▸ **Change detection data**:
● ● ● ● ●
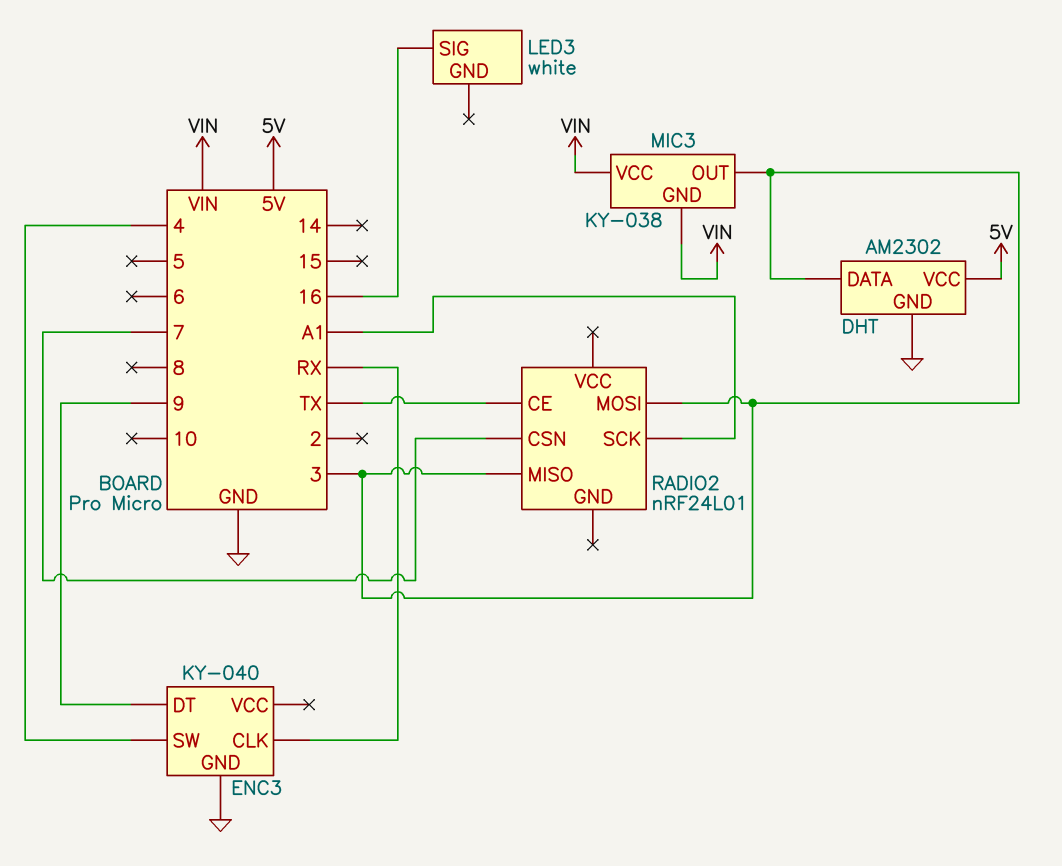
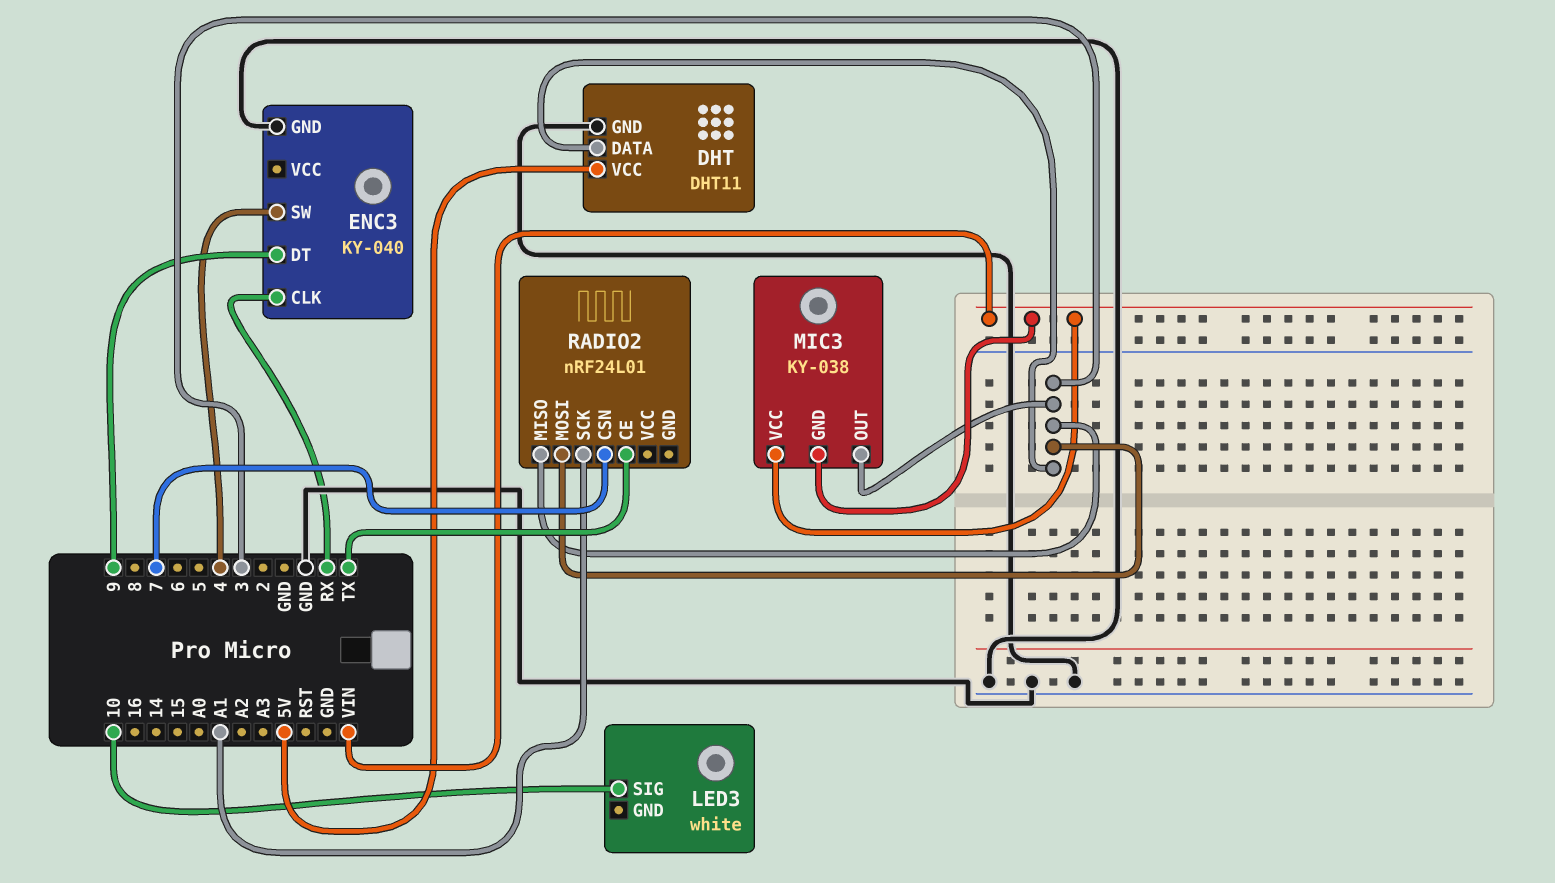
DHT: AM2302 -> DHT11
LED3 pin SIG: 16 -> 10

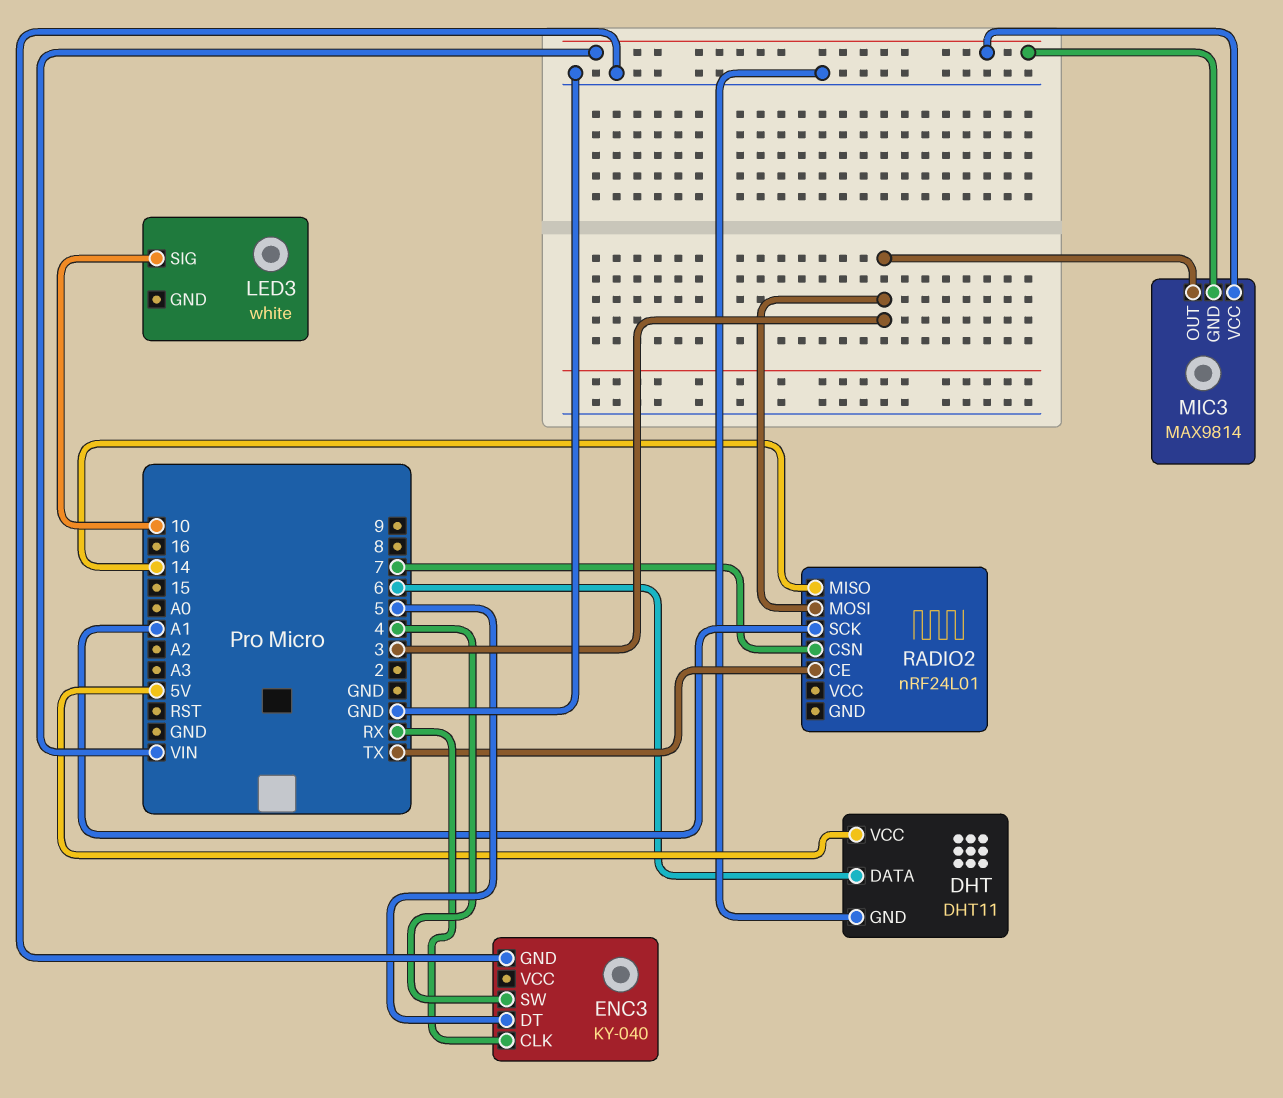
DHT pin DATA: 3 -> 6
ENC3 pin DT: 9 -> 5
MIC3: KY-038 -> MAX9814
RADIO2 pin MISO: 3 -> 14

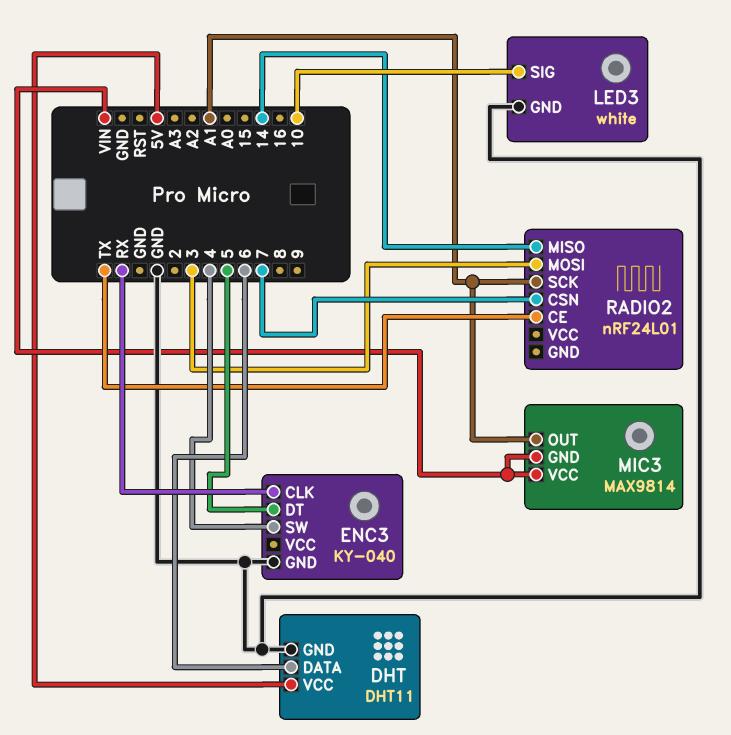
LED3 pin GND: none -> GND
MIC3 pin OUT: 3 -> A1

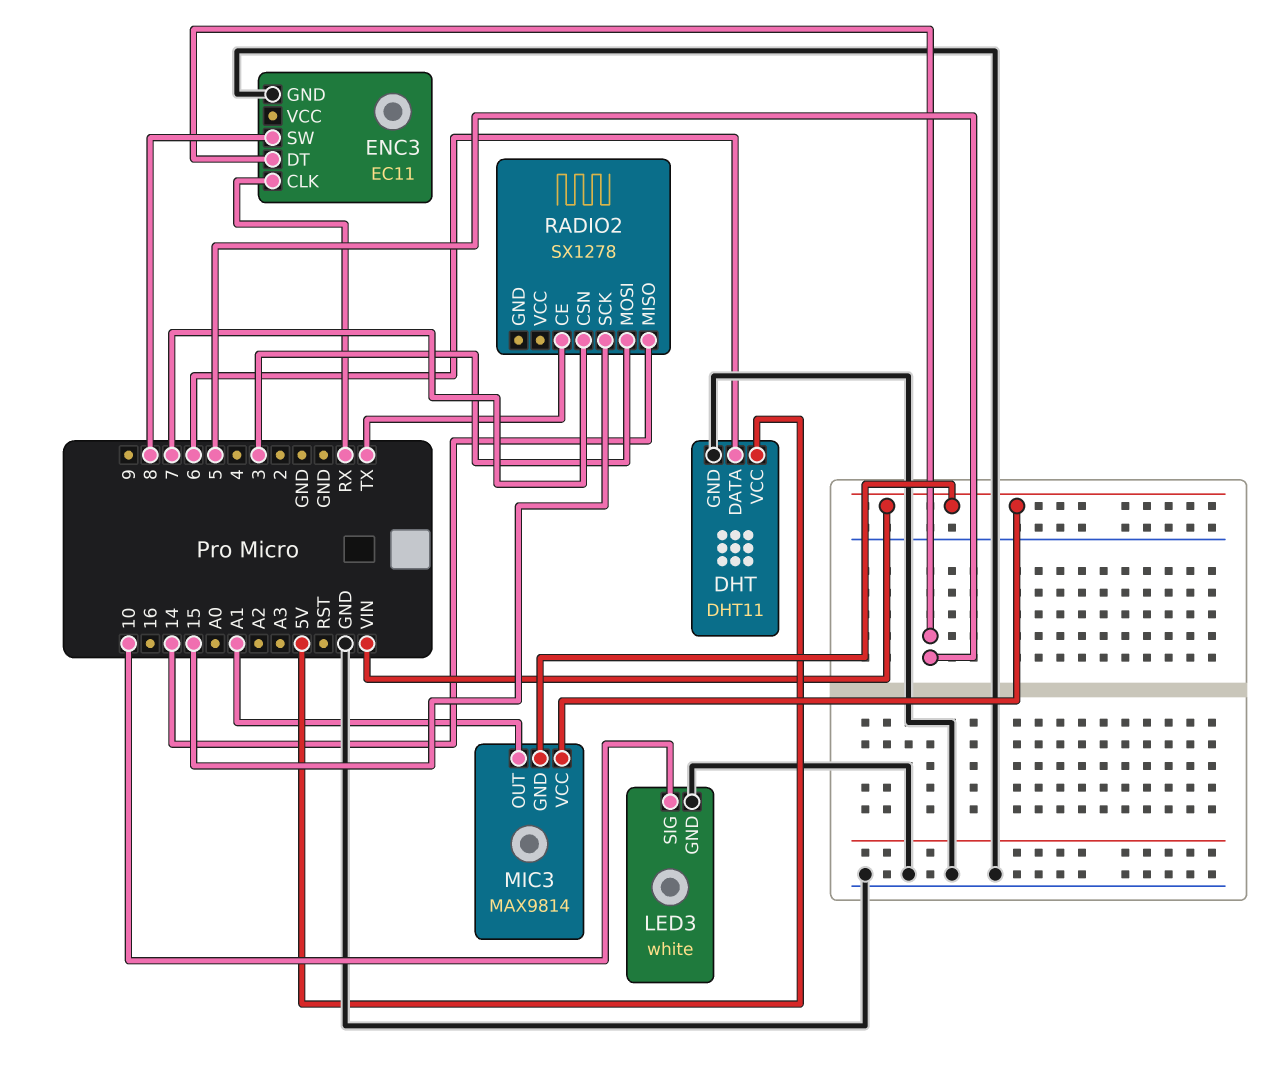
ENC3: KY-040 -> EC11
ENC3 pin SW: 4 -> 8
RADIO2: nRF24L01 -> SX1278
RADIO2 pin SCK: A1 -> 15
● ● ● ● ●
When you repeat the records, reproduce each line exactly and drop the images.

DHT: AM2302 -> DHT11
LED3 pin SIG: 16 -> 10

DHT pin DATA: 3 -> 6
ENC3 pin DT: 9 -> 5
MIC3: KY-038 -> MAX9814
RADIO2 pin MISO: 3 -> 14

LED3 pin GND: none -> GND
MIC3 pin OUT: 3 -> A1

ENC3: KY-040 -> EC11
ENC3 pin SW: 4 -> 8
RADIO2: nRF24L01 -> SX1278
RADIO2 pin SCK: A1 -> 15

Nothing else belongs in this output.